Requirement -
When you reach the line with "none -> purple 1x3 slope [134,330,169,437]" in the records below, begin transcribing exactly and continue up to and including the line with "none -> orange 1x1 brick [912,257,947,292]", leaving out every picture.

Extracted records

────

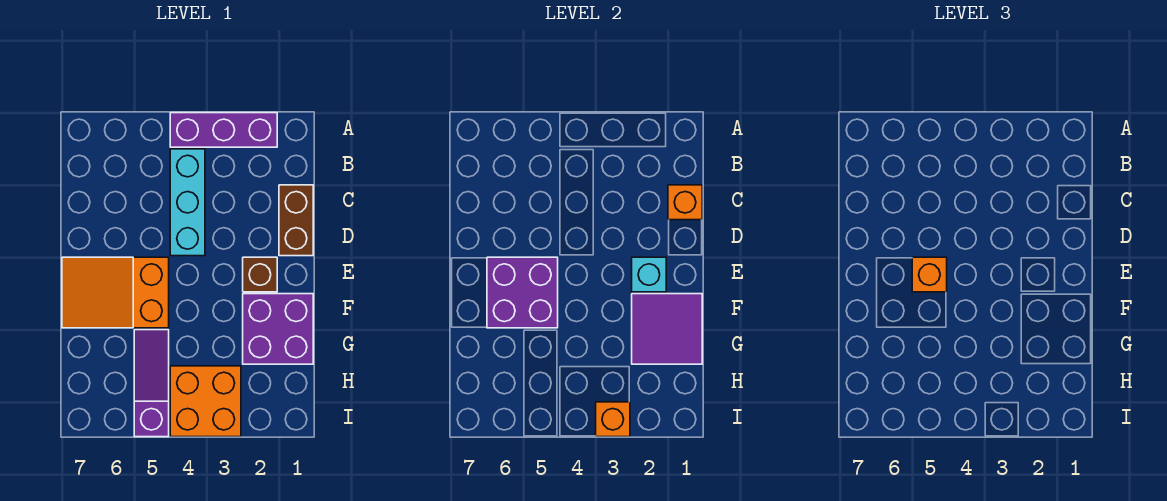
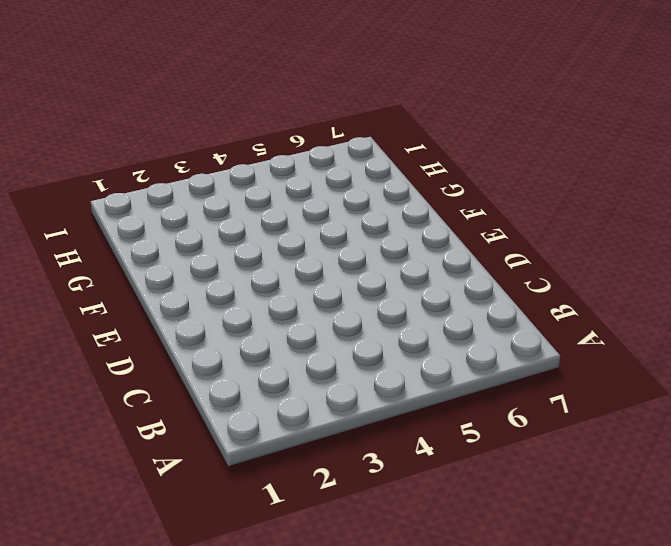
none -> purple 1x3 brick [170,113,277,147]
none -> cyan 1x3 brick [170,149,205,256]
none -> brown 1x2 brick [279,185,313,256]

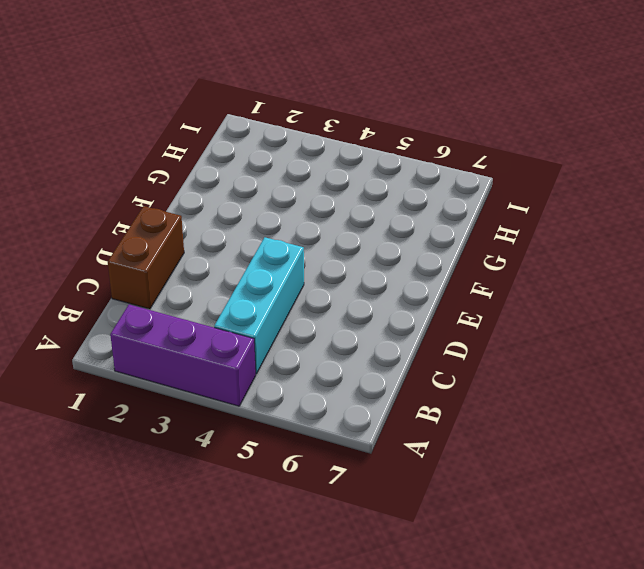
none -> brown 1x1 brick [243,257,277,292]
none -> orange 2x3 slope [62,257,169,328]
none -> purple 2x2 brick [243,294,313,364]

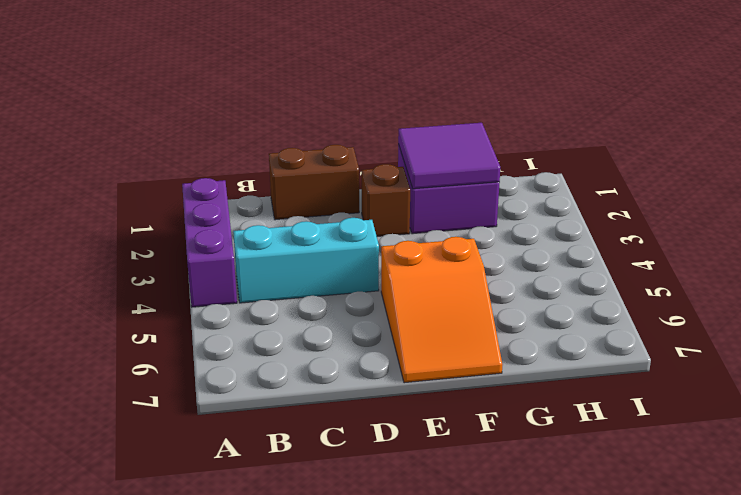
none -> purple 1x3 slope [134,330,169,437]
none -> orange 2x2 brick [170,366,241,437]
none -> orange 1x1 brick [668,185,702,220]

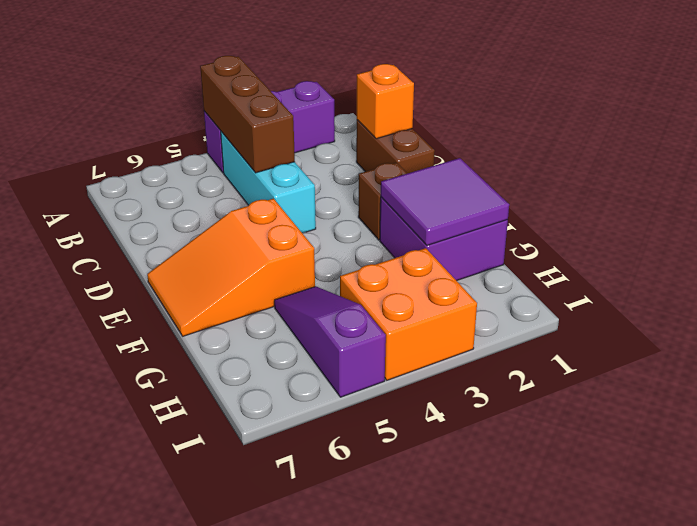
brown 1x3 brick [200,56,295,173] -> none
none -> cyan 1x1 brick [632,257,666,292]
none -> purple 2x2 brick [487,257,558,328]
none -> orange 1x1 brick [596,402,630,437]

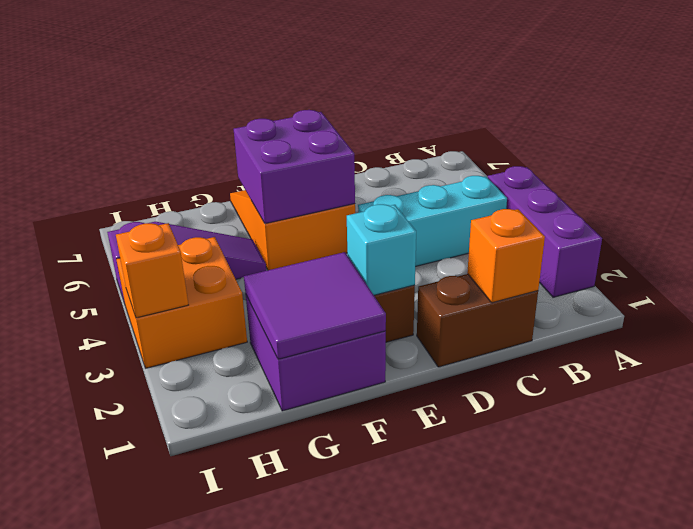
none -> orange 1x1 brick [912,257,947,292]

────

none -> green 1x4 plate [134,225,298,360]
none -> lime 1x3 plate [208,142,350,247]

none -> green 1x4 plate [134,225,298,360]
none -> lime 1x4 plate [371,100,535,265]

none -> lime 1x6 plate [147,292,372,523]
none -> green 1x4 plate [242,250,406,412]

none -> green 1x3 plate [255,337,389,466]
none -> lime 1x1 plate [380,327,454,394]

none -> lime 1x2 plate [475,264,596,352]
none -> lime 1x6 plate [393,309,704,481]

────

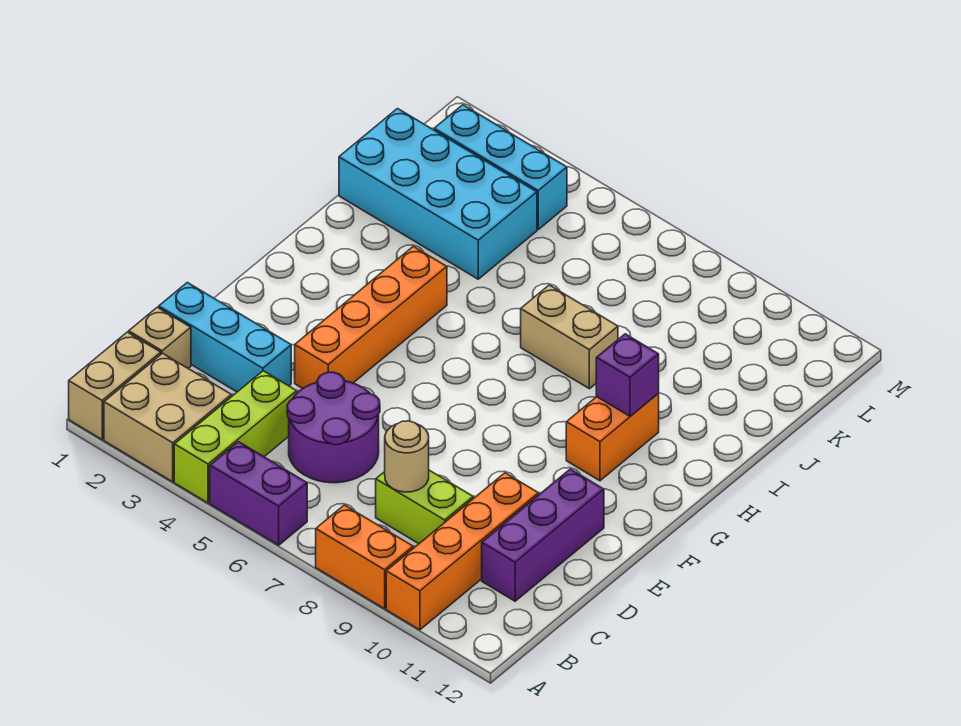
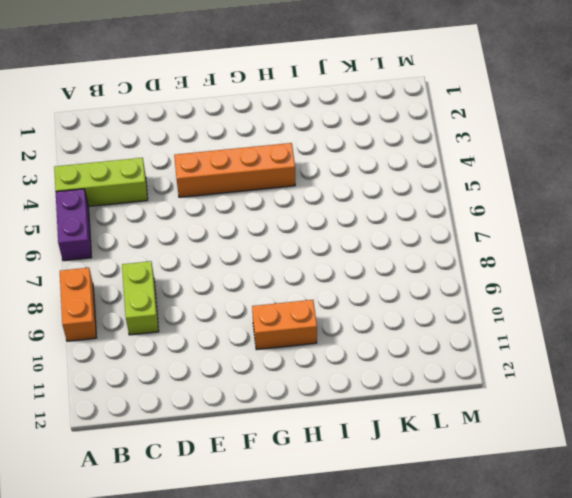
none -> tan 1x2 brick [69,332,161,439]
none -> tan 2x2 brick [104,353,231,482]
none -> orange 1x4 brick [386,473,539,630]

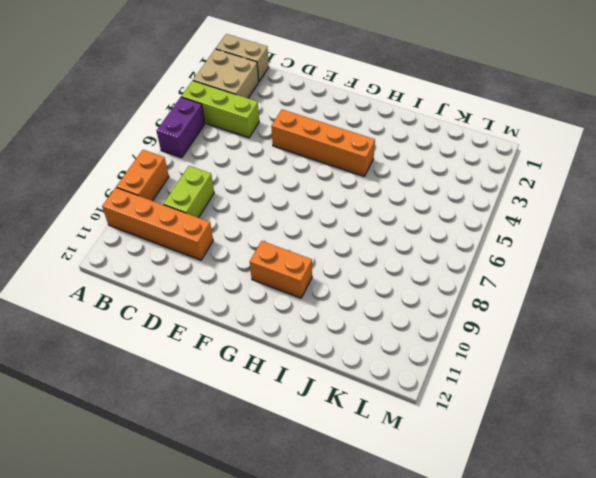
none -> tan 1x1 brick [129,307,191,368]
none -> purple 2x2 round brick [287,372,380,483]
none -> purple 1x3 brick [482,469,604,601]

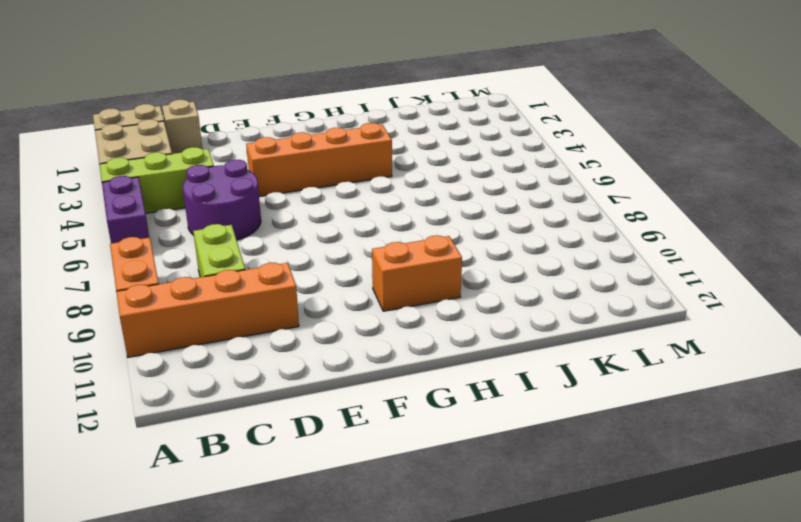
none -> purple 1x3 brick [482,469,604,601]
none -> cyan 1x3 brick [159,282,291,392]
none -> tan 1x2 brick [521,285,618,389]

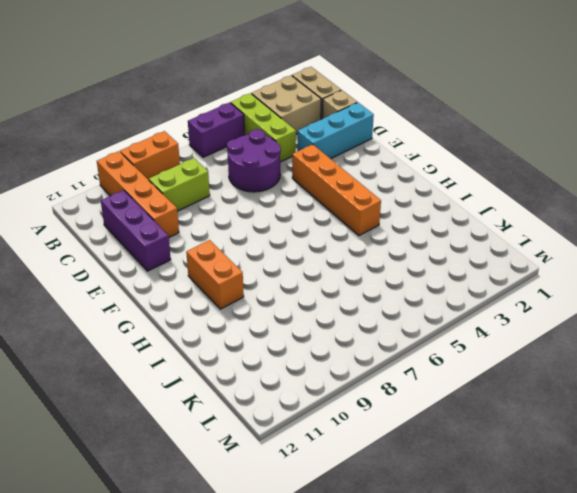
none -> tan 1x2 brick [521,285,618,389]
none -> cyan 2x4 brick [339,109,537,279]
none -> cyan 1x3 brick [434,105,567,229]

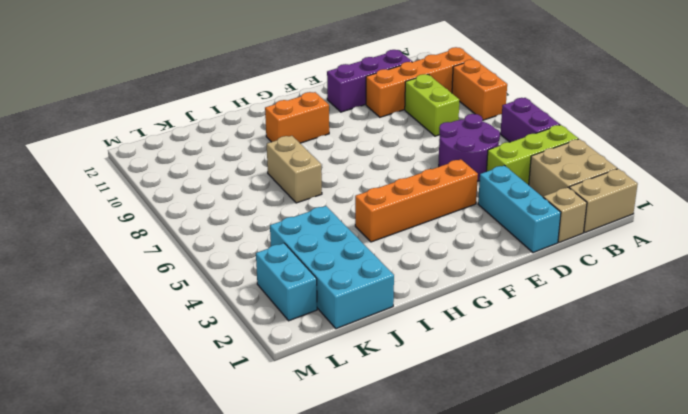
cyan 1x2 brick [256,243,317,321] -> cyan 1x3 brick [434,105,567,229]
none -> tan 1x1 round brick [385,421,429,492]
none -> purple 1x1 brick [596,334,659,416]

────

The answer -
none -> purple 1x3 slope [134,330,169,437]
none -> orange 2x2 brick [170,366,241,437]
none -> orange 1x1 brick [668,185,702,220]

brown 1x3 brick [200,56,295,173] -> none
none -> cyan 1x1 brick [632,257,666,292]
none -> purple 2x2 brick [487,257,558,328]
none -> orange 1x1 brick [596,402,630,437]

none -> orange 1x1 brick [912,257,947,292]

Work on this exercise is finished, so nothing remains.